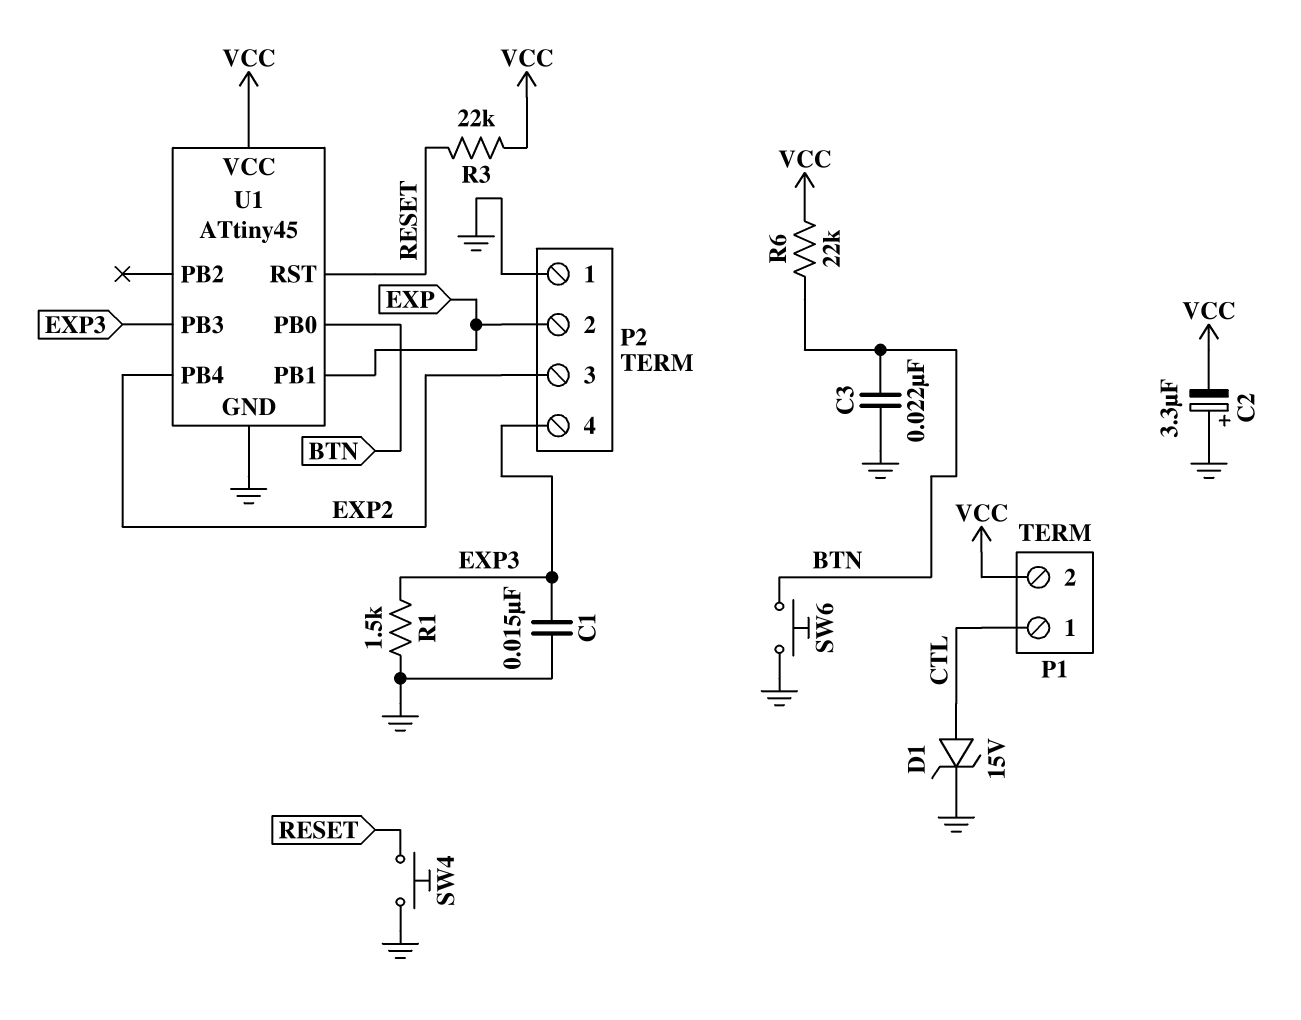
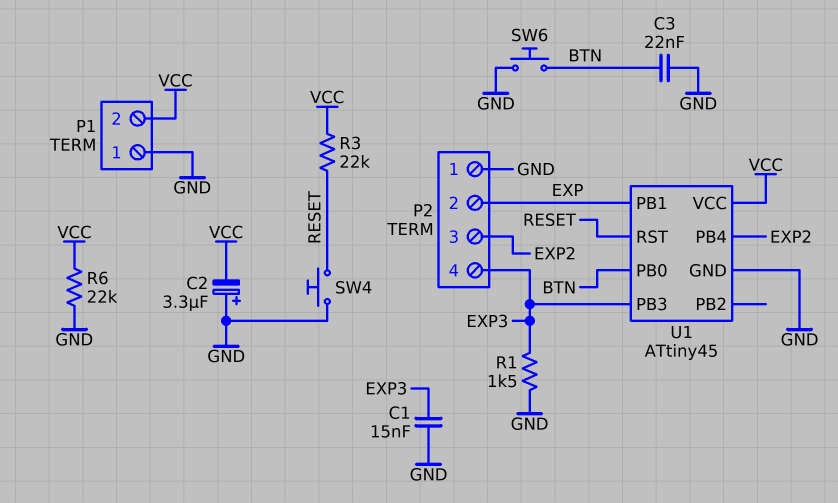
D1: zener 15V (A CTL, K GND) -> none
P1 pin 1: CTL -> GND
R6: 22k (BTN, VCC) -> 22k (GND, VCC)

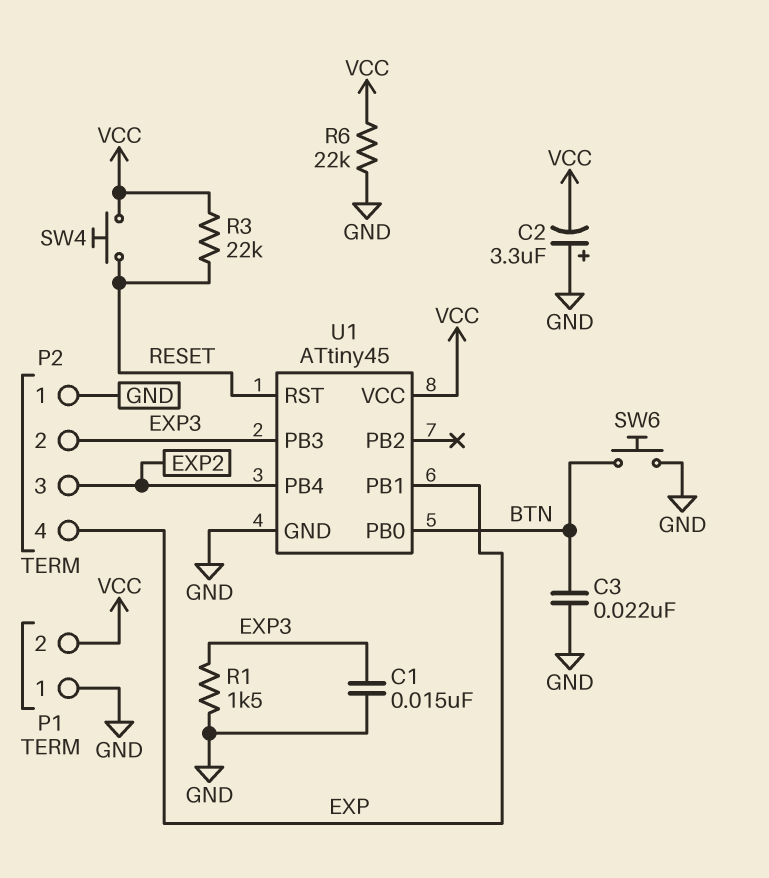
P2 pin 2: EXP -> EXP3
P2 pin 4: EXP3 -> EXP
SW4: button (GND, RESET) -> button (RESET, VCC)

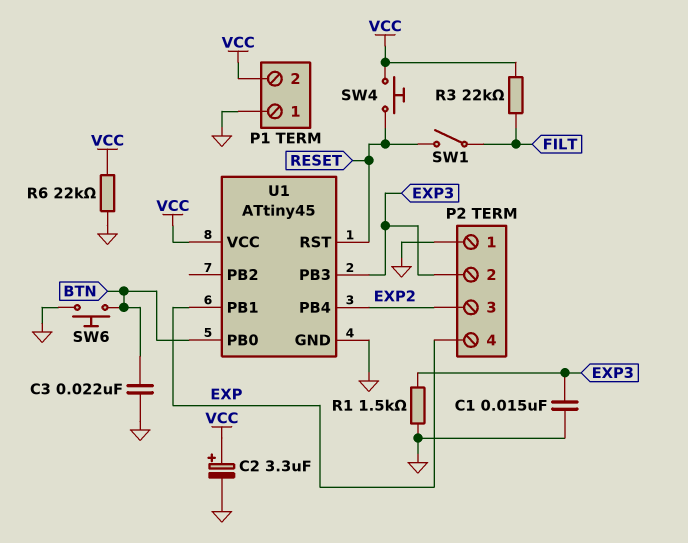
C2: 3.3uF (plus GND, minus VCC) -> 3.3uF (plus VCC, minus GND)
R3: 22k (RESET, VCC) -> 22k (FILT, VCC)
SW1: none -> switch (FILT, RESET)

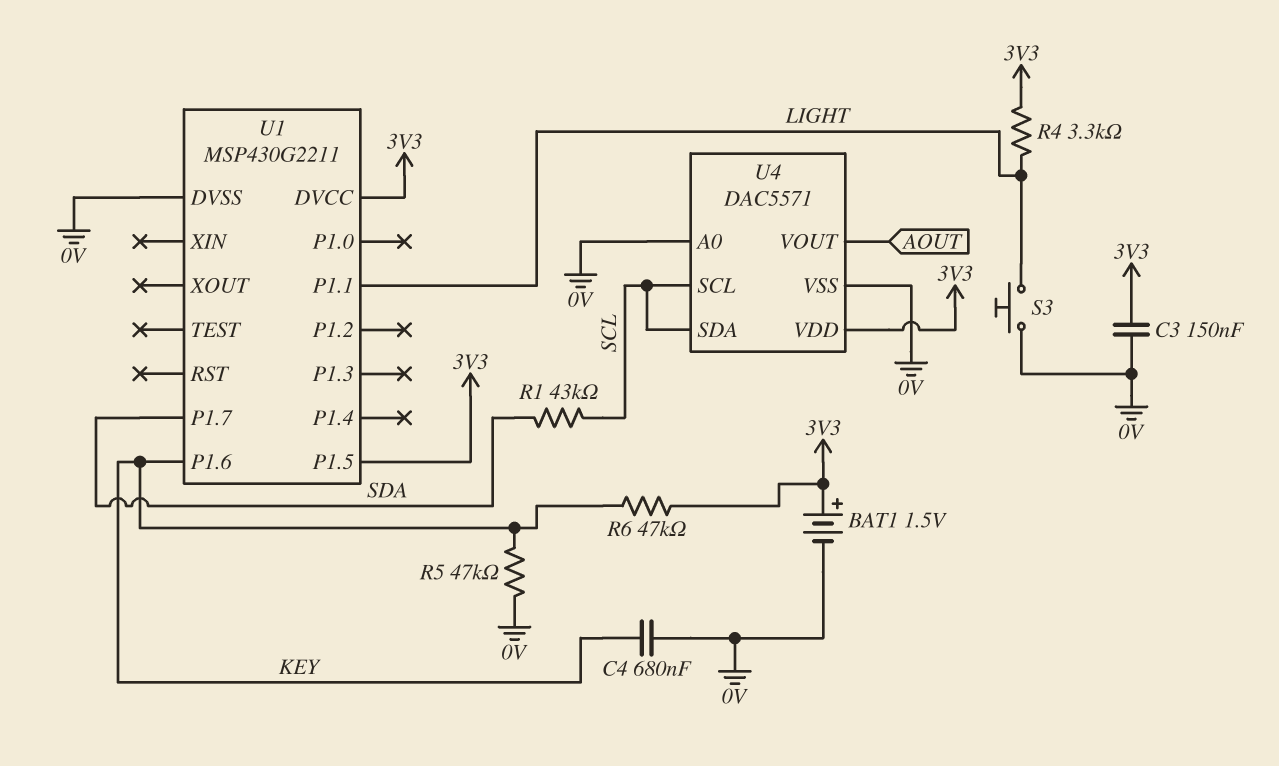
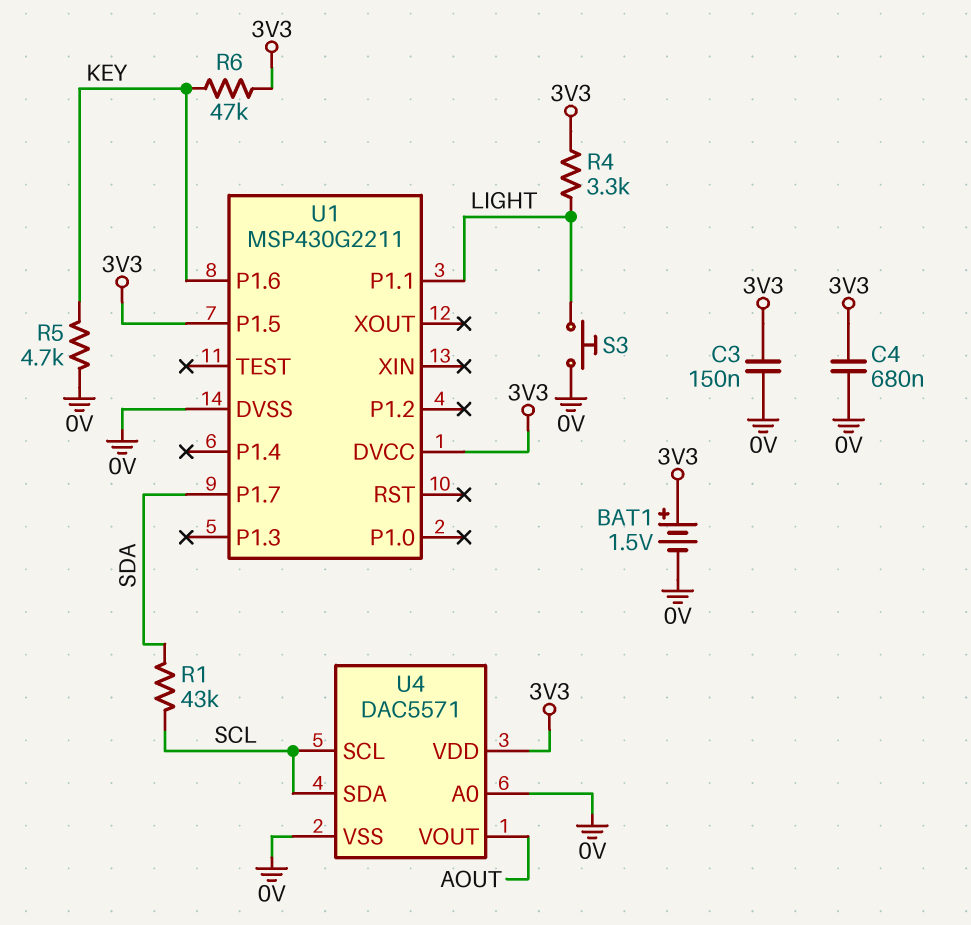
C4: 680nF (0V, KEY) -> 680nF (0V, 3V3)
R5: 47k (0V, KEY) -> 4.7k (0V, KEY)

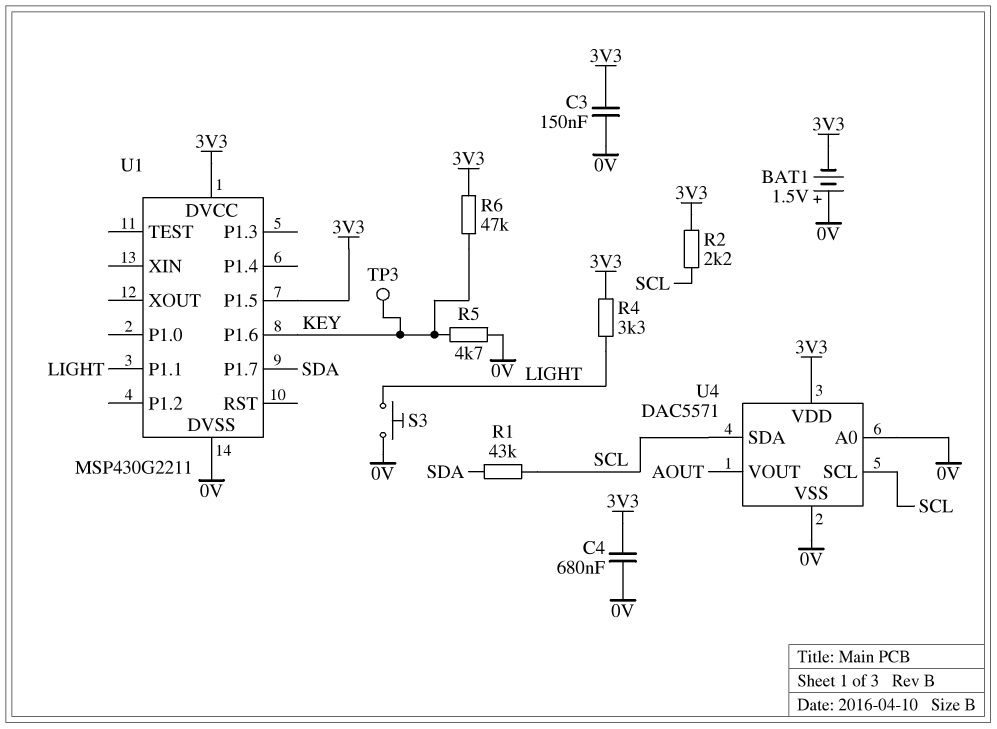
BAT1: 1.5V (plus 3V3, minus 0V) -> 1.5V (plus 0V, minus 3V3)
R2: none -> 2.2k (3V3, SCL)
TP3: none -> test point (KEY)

§ **What is expected**: Return every line from the records above that holds the word "none".

§ **Solution for this exercise**:
D1: zener 15V (A CTL, K GND) -> none
SW1: none -> switch (FILT, RESET)
R2: none -> 2.2k (3V3, SCL)
TP3: none -> test point (KEY)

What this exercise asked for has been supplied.